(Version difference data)

══════════

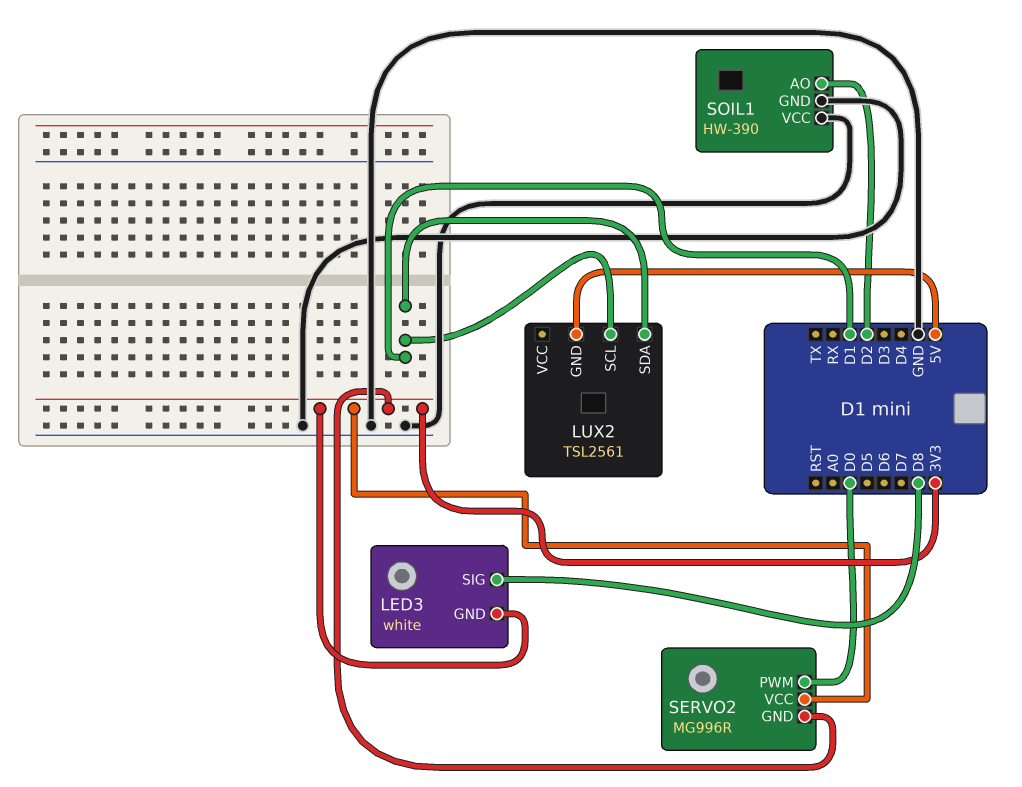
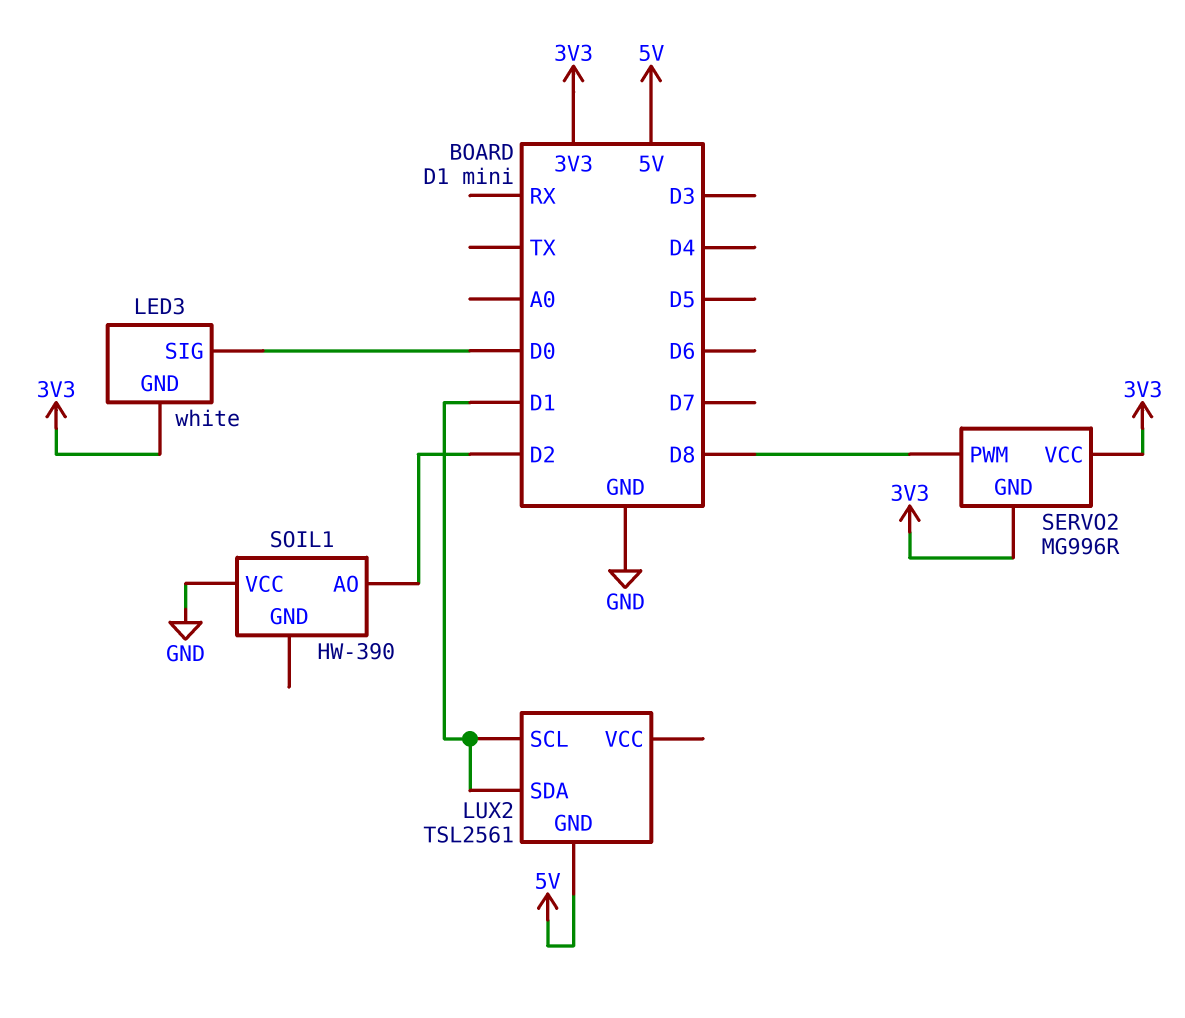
LED3 pin SIG: D8 -> D0
SERVO2 pin PWM: D0 -> D8
SOIL1 pin GND: GND -> none

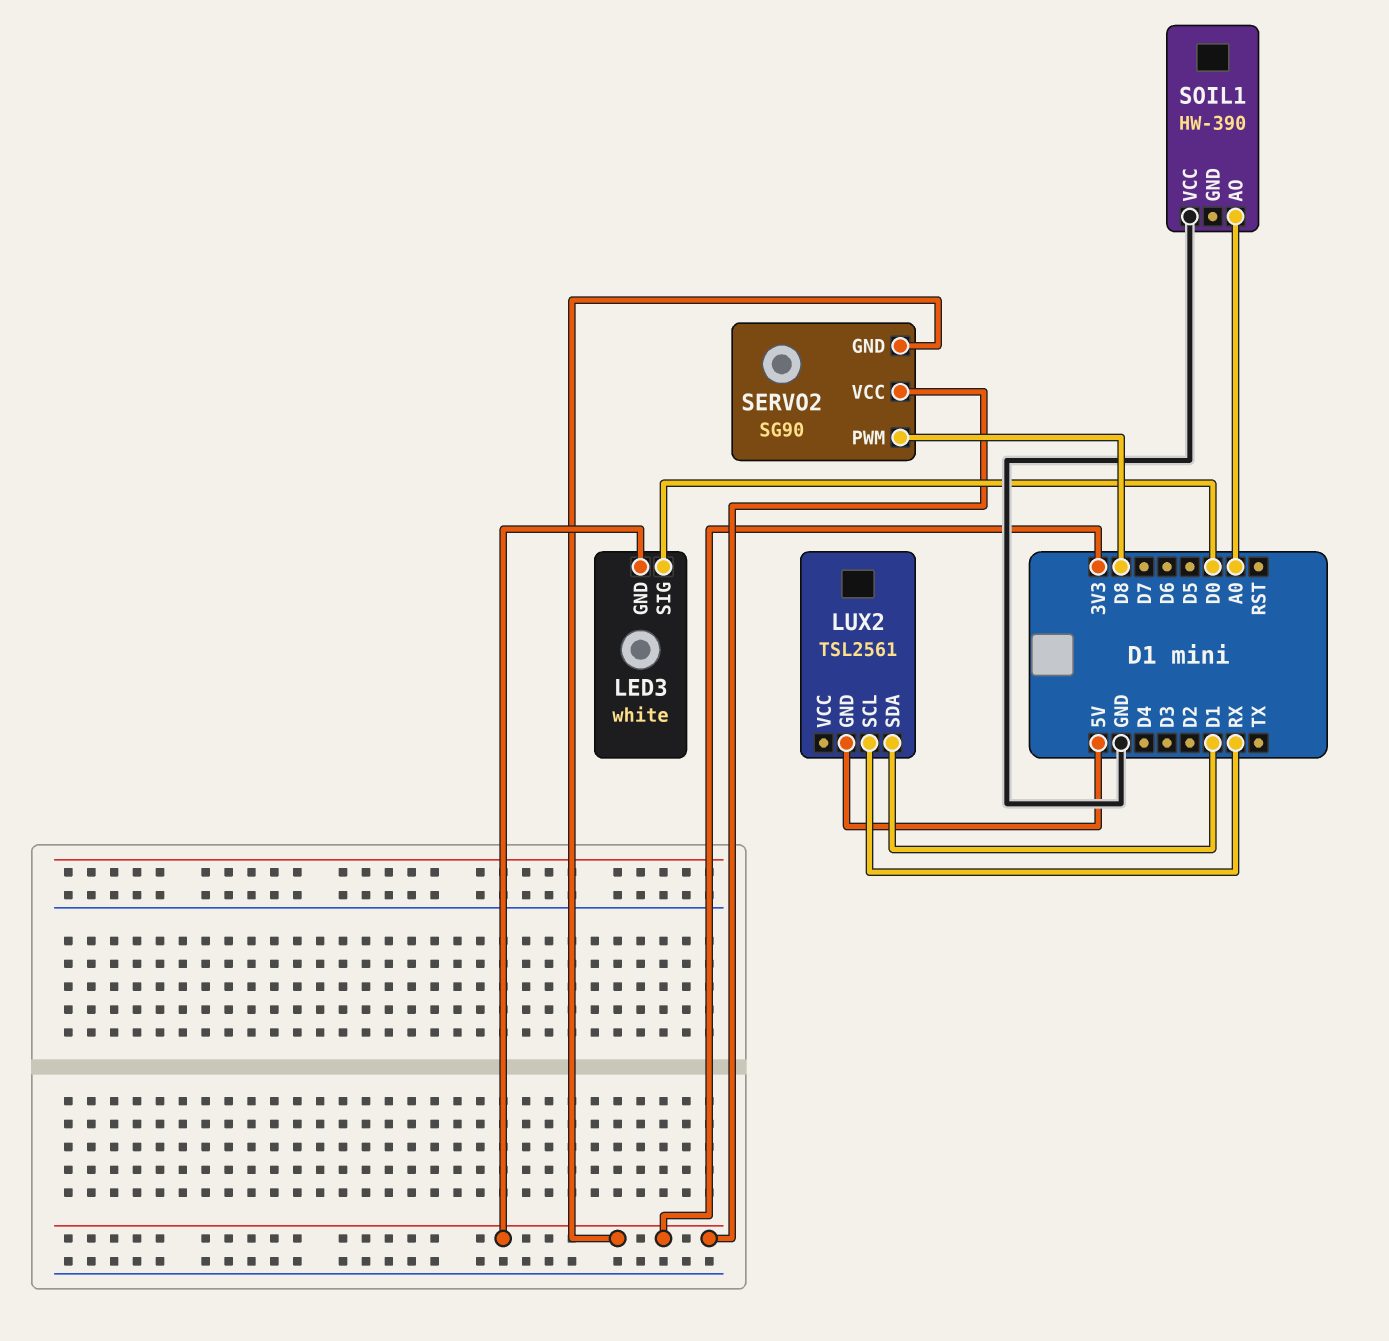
LUX2 pin SCL: D1 -> RX
SERVO2: MG996R -> SG90
SOIL1 pin AO: D2 -> A0

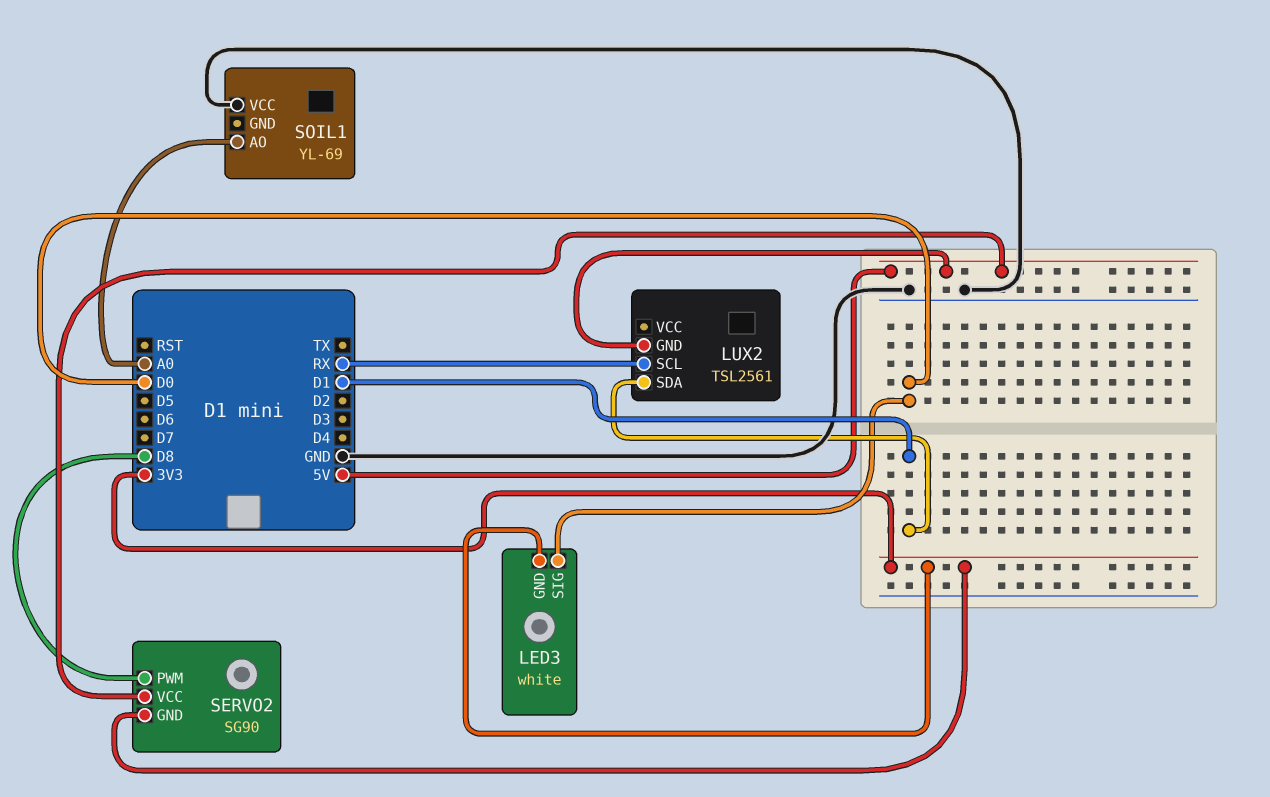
SERVO2 pin VCC: 3V3 -> 5V
SOIL1: HW-390 -> YL-69

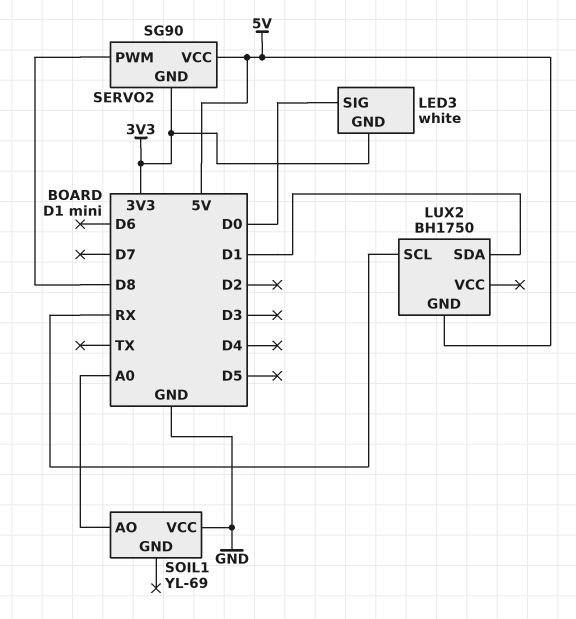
LUX2: TSL2561 -> BH1750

══════════

WORK TO BE COMPLETED
Output all of the entries once more, word for word, with the images removed.

ANSWER BELOW
LED3 pin SIG: D8 -> D0
SERVO2 pin PWM: D0 -> D8
SOIL1 pin GND: GND -> none

LUX2 pin SCL: D1 -> RX
SERVO2: MG996R -> SG90
SOIL1 pin AO: D2 -> A0

SERVO2 pin VCC: 3V3 -> 5V
SOIL1: HW-390 -> YL-69

LUX2: TSL2561 -> BH1750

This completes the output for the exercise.